Data records
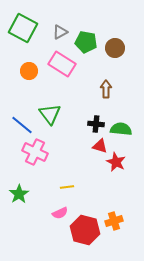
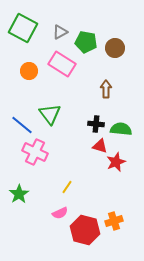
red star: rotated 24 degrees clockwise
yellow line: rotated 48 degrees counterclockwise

---

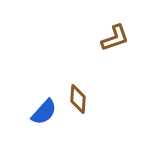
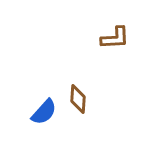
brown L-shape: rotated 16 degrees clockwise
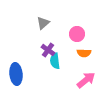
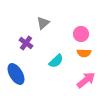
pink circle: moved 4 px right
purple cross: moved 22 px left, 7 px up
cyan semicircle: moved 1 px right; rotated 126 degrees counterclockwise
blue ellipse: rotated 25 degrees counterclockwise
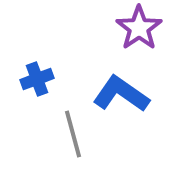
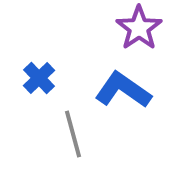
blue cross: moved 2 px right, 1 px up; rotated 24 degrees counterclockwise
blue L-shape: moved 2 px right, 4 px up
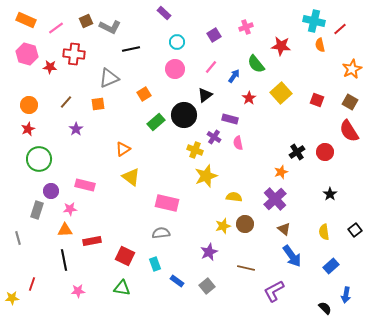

...

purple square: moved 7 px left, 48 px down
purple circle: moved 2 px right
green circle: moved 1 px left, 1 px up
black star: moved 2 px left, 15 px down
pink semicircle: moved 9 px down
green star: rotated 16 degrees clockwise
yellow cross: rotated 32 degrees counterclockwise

To do
Word for word, restate the lines of the data above that fall between the line holding "green star: rotated 16 degrees clockwise" and the line holding "yellow cross: rotated", inclusive, and no other lines.

Worked solution
green star: rotated 16 degrees clockwise
yellow cross: rotated 32 degrees counterclockwise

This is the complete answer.